DATASET CONTENT »
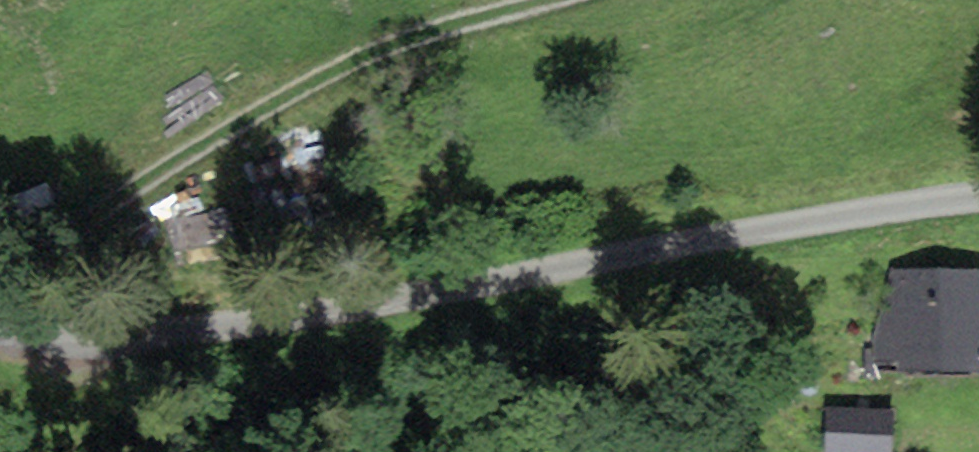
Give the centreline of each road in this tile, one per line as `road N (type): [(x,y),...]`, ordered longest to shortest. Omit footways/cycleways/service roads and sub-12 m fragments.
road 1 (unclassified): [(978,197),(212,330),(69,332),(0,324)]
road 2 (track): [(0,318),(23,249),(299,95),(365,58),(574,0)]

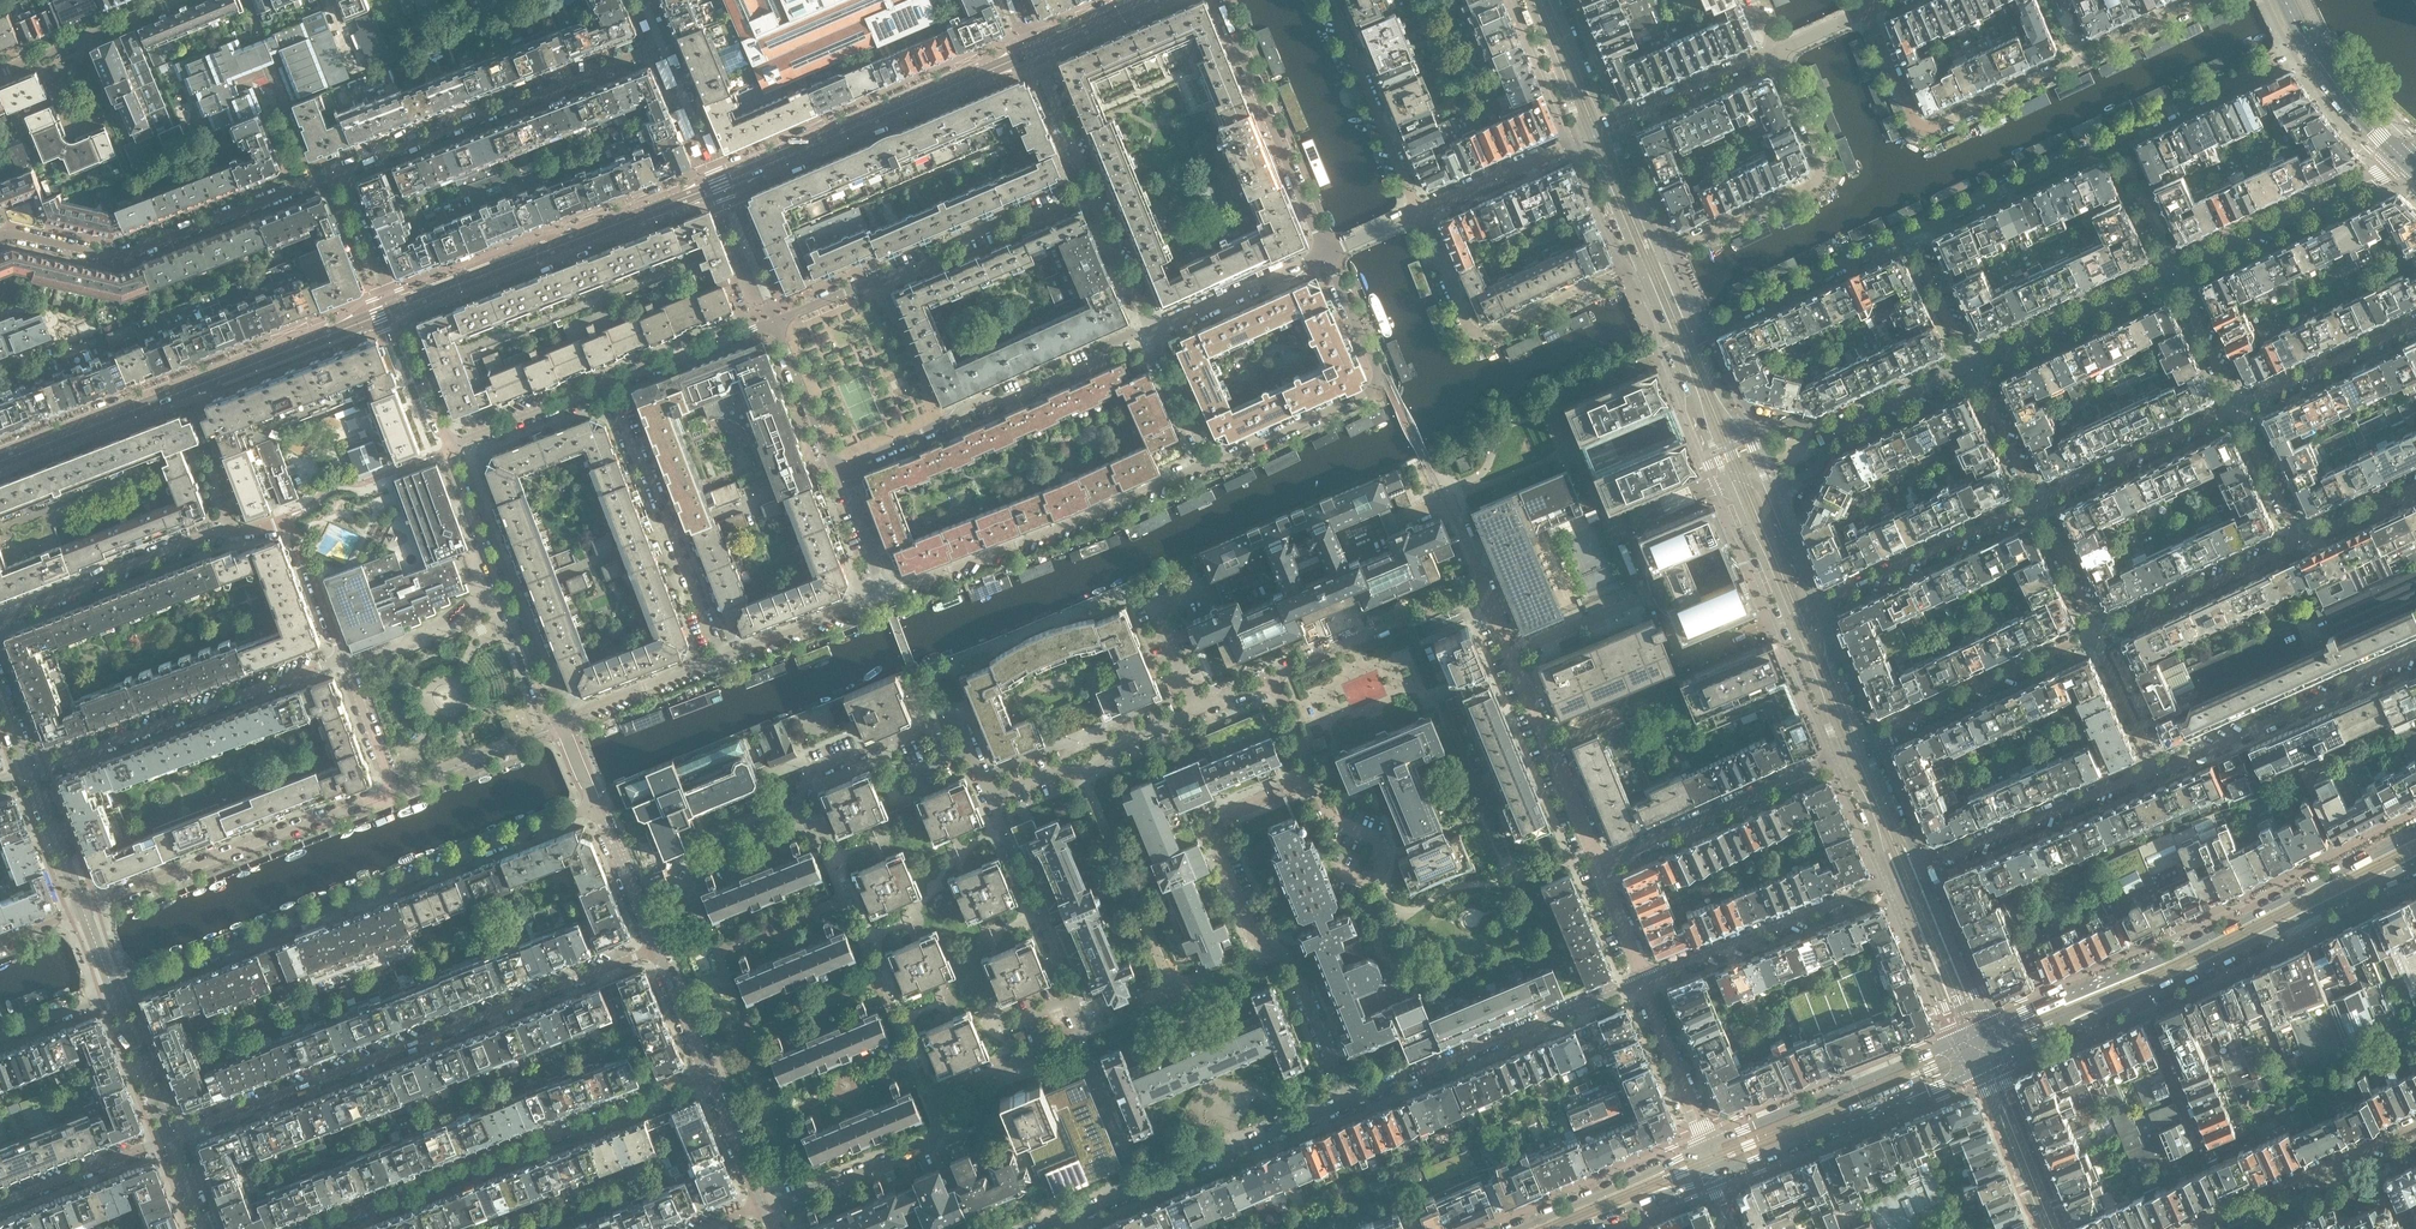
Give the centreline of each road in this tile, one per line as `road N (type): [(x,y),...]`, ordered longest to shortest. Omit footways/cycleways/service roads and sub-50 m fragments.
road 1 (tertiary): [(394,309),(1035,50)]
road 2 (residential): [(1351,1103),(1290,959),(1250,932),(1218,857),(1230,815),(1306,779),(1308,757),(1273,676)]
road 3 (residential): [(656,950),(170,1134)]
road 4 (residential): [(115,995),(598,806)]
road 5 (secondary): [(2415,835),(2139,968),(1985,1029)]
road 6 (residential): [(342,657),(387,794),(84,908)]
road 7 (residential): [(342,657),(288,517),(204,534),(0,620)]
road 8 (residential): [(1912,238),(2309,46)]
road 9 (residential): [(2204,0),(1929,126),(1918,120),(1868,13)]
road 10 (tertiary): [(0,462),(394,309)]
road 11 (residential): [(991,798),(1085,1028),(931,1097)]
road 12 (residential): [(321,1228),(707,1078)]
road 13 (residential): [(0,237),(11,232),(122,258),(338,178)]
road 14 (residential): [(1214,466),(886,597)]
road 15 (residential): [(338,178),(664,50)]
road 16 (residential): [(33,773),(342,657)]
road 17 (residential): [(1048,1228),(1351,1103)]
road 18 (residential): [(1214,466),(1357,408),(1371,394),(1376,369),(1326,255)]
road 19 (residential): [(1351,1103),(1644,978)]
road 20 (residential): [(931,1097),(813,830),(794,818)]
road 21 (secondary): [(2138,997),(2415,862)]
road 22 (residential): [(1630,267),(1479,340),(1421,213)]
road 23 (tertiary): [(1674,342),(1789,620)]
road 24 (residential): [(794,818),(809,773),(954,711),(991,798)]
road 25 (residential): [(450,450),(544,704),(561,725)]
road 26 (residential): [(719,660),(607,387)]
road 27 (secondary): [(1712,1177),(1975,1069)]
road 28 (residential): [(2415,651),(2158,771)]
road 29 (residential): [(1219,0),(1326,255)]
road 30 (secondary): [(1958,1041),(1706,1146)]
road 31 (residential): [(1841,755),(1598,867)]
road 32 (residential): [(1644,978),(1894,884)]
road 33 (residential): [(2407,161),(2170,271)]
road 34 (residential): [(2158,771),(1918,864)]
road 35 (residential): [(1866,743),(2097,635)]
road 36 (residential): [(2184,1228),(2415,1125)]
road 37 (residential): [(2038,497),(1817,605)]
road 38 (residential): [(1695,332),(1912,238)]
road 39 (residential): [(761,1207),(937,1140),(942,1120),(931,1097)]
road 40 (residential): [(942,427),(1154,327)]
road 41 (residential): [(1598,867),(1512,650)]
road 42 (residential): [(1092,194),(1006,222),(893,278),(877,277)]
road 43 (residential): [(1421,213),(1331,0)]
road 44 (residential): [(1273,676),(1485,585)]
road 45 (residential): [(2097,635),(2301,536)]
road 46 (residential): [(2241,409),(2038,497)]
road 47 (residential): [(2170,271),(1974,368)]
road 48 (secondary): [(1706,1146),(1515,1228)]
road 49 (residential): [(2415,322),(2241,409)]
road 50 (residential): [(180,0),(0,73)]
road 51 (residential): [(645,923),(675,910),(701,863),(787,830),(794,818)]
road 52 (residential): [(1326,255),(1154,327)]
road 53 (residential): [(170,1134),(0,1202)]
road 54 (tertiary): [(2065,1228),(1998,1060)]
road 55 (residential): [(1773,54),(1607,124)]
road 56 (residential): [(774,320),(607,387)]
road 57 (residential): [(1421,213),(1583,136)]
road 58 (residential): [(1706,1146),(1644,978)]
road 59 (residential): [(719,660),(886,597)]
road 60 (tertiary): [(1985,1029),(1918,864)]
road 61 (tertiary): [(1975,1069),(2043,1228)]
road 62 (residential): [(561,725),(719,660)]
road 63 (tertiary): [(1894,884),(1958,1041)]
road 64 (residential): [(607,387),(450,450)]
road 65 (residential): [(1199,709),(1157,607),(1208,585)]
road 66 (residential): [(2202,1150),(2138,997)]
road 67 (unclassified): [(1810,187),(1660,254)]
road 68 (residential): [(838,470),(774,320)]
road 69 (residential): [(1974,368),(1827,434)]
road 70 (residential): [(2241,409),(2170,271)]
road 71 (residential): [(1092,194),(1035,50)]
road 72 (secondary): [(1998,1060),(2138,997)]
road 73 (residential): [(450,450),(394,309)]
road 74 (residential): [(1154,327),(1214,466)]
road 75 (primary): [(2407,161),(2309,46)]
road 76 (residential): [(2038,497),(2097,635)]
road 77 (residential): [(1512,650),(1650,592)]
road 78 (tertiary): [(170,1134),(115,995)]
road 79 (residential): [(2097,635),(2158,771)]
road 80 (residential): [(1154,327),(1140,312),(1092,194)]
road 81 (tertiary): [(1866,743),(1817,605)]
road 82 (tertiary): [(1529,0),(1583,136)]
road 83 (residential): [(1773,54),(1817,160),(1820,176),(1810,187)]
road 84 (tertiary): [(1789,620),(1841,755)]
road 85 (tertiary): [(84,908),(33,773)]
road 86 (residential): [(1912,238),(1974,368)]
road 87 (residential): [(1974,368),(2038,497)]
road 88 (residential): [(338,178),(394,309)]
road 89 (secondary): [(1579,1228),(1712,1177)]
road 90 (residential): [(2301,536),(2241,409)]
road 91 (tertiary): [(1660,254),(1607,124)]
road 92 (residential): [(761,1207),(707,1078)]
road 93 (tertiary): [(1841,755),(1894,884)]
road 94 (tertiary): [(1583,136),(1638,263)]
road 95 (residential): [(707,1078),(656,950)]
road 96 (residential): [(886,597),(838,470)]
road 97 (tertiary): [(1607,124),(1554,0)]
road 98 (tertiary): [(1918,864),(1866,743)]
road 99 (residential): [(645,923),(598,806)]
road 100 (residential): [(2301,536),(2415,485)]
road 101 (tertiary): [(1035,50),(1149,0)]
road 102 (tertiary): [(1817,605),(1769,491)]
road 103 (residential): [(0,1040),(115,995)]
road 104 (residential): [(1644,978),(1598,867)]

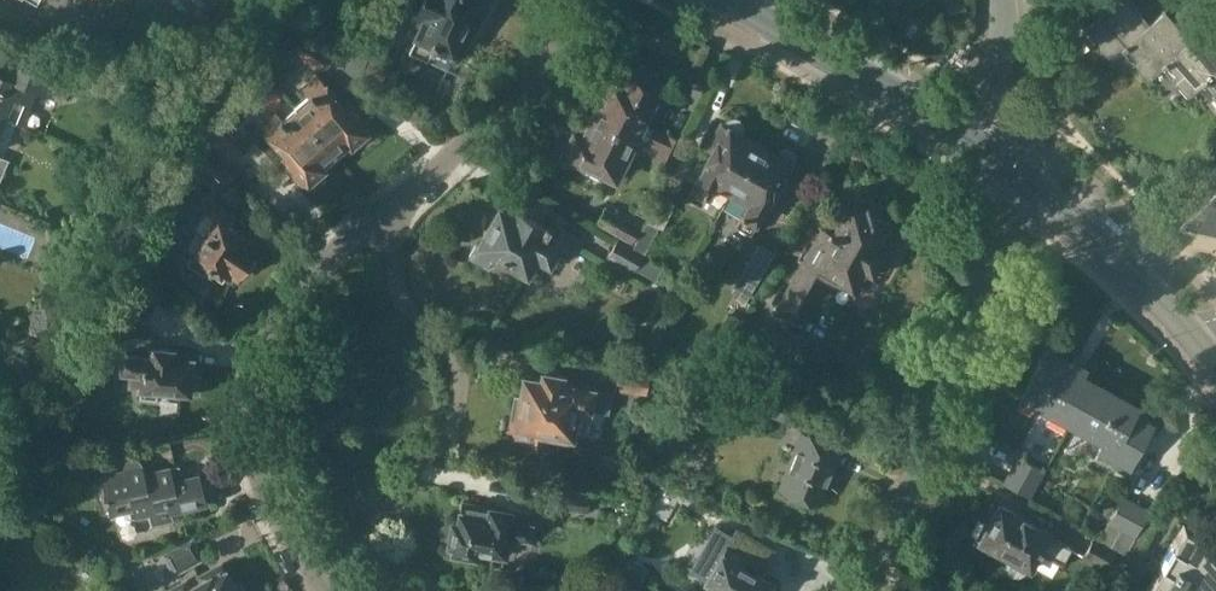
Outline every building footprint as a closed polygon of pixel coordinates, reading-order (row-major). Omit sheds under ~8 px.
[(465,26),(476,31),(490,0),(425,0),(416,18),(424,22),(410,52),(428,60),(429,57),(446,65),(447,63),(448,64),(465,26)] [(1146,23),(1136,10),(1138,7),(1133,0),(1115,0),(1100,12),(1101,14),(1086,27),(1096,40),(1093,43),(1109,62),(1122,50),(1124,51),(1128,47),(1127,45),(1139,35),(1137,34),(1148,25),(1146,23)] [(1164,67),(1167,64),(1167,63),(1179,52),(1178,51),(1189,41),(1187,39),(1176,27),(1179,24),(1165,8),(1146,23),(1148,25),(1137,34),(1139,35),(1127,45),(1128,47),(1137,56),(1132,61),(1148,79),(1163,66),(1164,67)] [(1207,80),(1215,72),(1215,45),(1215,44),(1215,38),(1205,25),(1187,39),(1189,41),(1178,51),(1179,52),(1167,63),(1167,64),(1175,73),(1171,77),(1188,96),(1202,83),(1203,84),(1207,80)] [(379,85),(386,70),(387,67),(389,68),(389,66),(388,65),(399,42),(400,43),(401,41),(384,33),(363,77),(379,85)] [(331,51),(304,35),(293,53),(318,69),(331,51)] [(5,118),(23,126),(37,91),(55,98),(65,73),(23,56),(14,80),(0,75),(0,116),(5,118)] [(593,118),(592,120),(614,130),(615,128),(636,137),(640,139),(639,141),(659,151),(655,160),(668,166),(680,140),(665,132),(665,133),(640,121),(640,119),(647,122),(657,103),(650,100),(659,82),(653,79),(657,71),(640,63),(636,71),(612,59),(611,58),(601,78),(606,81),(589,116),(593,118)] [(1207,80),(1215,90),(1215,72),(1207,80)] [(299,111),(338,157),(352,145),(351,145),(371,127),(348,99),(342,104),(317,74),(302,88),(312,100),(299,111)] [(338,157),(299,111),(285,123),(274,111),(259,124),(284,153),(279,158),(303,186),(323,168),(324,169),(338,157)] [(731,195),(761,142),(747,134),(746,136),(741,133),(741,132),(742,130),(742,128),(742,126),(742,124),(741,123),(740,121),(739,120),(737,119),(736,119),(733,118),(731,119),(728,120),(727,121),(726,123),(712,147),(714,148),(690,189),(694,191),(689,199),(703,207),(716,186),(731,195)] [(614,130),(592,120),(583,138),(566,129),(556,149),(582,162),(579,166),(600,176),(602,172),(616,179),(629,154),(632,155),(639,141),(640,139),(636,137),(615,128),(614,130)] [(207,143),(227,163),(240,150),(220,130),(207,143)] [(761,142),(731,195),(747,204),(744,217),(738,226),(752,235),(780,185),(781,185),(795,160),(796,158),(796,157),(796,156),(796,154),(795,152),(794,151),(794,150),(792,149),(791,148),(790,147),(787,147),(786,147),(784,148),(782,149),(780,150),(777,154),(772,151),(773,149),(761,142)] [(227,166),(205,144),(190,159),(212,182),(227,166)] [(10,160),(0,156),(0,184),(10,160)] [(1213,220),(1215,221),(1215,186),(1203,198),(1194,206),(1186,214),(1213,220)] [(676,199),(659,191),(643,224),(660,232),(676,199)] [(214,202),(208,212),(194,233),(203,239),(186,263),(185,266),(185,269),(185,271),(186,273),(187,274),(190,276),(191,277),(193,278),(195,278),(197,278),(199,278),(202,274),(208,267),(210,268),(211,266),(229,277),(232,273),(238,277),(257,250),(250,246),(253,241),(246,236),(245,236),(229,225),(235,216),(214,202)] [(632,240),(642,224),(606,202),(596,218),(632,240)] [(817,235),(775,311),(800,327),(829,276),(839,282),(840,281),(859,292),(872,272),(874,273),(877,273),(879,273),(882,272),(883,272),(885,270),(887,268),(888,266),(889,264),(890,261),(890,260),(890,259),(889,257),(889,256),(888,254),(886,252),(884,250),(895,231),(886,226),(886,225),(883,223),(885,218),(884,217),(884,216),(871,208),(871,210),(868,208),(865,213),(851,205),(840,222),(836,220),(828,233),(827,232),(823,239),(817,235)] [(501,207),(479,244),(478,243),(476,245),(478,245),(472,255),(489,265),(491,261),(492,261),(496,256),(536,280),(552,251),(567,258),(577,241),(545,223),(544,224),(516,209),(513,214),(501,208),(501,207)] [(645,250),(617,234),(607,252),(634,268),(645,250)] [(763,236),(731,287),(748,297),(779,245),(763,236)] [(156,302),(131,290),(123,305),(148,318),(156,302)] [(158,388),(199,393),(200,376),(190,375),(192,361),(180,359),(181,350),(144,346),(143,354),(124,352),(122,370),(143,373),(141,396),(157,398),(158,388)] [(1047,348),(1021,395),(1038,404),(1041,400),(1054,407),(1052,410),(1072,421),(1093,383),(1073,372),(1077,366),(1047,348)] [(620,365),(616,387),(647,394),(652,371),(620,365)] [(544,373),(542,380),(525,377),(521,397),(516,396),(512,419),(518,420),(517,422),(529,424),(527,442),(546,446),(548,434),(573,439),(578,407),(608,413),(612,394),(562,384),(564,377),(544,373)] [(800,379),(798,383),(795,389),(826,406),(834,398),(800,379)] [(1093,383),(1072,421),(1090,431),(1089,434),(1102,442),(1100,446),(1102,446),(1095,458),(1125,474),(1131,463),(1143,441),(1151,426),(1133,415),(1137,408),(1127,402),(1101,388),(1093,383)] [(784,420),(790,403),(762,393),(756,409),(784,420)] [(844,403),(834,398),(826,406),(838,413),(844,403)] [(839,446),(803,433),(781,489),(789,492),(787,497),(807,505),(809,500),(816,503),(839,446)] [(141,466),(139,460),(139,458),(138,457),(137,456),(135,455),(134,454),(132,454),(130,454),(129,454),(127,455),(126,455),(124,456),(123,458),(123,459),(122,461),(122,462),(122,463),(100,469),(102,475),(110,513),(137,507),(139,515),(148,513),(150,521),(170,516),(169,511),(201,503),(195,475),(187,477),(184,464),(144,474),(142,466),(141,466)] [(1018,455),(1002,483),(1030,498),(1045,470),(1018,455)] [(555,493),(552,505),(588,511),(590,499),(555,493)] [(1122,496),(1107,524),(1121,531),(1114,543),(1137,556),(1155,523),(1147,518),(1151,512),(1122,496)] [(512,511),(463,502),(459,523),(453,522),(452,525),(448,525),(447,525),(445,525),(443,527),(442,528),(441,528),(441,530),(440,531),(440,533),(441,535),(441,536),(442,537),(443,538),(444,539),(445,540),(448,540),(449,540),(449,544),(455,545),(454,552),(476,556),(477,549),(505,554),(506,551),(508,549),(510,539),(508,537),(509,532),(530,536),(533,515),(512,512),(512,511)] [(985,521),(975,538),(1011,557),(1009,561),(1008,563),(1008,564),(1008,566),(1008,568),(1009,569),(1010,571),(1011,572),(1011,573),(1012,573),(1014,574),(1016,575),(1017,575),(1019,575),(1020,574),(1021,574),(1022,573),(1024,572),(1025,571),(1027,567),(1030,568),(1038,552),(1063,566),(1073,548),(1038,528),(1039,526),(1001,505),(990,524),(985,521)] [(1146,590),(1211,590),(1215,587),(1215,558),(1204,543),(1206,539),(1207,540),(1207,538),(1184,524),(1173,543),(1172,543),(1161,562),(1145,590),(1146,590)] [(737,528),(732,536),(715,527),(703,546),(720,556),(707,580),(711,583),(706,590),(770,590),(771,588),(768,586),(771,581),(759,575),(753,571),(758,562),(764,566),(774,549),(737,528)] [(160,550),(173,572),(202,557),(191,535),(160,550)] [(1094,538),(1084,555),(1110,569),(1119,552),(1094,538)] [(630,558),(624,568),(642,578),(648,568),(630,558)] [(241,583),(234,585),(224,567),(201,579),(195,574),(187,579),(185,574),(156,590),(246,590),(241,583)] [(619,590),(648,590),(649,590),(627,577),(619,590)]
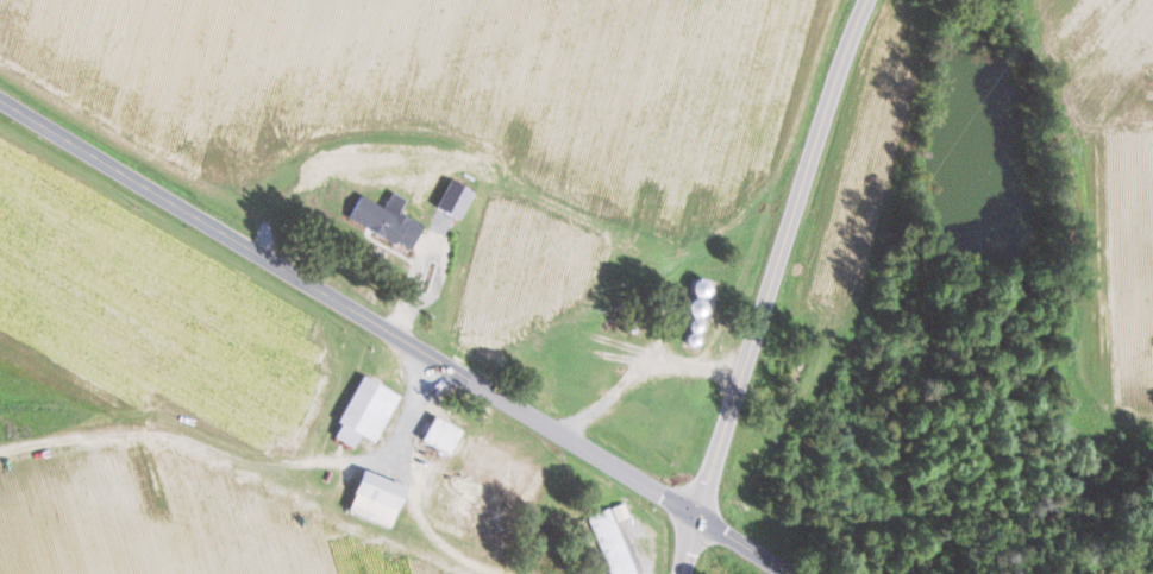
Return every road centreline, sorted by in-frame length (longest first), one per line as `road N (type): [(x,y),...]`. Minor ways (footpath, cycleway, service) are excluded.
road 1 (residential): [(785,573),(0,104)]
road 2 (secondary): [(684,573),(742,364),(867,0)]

PROBLEM DESCRIPTION »
Each line of the entries where the string "unclassified" occurs should be shown.

EXERCISE RESULT »
road 1 (unclassified): [(978,197),(212,330),(69,332),(0,324)]
road 67 (unclassified): [(1810,187),(1660,254)]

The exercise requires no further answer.